Instructions for the task —
Whichever lines include the word "CRIMSON", copy them as they appear in the data.
[[ Data for processing, beginning ]]
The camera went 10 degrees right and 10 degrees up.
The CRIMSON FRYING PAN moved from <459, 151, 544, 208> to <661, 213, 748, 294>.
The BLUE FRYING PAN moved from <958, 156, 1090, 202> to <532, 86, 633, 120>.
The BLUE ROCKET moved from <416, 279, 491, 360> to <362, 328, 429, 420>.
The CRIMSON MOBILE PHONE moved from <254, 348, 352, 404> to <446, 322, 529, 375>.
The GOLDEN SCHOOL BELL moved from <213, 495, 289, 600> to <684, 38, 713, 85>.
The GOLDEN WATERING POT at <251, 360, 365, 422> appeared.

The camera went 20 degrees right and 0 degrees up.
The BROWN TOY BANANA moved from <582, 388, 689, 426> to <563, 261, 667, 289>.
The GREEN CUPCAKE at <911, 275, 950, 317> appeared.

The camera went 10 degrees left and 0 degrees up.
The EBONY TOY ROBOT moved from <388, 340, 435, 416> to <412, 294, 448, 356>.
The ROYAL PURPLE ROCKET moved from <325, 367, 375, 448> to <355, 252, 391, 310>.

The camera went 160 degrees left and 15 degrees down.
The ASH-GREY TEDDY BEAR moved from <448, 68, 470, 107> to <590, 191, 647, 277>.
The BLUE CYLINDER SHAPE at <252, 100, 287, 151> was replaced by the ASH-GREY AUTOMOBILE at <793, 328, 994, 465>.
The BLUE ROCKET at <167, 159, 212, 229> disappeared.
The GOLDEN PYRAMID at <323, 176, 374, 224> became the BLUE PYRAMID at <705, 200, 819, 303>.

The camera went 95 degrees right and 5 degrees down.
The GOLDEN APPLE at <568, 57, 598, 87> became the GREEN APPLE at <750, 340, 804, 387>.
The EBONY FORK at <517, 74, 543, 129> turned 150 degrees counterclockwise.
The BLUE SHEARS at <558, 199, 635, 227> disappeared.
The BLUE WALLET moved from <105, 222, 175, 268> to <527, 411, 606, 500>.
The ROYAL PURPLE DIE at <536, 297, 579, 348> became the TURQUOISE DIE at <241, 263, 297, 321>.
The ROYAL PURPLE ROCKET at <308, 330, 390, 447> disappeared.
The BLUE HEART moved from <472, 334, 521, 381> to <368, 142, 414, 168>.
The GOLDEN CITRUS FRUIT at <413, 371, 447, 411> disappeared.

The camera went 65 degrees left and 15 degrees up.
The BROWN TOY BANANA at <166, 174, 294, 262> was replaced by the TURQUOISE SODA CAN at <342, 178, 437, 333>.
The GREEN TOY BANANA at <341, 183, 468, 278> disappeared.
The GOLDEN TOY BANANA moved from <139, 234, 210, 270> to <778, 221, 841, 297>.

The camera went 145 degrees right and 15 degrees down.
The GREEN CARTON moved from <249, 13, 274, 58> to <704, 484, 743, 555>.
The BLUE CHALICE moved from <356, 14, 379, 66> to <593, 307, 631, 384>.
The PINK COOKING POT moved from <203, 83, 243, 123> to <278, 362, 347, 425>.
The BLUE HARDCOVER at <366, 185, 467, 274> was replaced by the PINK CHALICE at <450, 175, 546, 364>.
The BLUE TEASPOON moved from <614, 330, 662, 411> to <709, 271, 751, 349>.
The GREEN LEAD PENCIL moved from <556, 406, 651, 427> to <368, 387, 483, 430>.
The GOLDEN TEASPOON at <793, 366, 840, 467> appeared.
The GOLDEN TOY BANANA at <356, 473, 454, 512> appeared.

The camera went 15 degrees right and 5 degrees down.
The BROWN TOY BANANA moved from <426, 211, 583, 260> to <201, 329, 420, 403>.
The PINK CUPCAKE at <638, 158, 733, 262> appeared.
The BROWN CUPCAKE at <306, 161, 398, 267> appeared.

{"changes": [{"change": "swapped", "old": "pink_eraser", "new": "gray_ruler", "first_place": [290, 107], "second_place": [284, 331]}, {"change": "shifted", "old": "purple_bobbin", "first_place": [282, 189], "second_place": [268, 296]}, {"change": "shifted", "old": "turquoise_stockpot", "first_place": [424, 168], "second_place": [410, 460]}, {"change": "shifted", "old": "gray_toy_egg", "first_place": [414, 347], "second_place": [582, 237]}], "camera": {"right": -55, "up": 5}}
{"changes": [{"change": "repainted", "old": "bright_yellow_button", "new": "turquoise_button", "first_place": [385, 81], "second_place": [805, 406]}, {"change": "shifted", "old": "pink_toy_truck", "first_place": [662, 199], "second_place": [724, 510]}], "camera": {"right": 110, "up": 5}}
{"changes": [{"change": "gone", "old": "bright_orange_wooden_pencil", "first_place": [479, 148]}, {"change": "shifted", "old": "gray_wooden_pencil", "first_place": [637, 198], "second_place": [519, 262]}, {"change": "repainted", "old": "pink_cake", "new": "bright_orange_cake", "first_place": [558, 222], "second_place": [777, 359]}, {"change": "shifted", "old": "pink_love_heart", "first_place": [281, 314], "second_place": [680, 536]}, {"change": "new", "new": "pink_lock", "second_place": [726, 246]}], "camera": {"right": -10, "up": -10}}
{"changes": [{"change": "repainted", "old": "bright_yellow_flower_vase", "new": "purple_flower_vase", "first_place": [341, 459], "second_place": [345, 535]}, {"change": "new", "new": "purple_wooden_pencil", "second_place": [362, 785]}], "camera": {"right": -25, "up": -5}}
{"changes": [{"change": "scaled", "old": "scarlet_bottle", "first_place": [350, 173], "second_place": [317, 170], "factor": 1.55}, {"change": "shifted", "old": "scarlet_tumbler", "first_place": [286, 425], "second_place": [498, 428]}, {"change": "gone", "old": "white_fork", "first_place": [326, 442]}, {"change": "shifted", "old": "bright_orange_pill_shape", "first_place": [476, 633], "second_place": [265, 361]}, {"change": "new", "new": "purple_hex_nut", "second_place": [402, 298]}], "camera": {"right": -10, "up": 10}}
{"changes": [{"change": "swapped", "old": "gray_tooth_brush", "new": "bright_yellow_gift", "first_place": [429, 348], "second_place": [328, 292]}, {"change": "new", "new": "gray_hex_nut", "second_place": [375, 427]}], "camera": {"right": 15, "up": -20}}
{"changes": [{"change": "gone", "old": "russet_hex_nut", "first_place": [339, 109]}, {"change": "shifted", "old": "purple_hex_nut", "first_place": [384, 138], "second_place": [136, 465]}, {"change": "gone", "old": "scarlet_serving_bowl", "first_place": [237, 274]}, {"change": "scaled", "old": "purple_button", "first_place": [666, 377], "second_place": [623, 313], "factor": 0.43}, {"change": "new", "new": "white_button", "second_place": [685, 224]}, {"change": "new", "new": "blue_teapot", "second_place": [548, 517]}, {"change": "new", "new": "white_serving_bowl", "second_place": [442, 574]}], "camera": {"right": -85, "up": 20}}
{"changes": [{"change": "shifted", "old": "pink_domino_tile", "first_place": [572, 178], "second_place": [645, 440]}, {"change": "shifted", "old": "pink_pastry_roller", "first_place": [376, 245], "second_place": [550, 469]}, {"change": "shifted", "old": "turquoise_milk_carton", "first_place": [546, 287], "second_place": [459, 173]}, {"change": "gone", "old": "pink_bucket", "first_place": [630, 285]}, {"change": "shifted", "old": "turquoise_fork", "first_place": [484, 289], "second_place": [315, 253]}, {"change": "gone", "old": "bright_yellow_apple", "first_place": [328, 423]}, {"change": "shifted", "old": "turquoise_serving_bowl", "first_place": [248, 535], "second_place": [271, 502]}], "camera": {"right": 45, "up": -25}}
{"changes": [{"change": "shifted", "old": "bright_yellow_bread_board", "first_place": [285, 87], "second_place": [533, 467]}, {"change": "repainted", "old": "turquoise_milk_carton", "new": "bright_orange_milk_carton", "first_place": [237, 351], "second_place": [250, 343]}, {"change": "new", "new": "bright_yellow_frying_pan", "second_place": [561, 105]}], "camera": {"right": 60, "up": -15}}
[[ Data for processing, end ]]
Exercise answer —
The CRIMSON FRYING PAN moved from <459, 151, 544, 208> to <661, 213, 748, 294>.
The CRIMSON MOBILE PHONE moved from <254, 348, 352, 404> to <446, 322, 529, 375>.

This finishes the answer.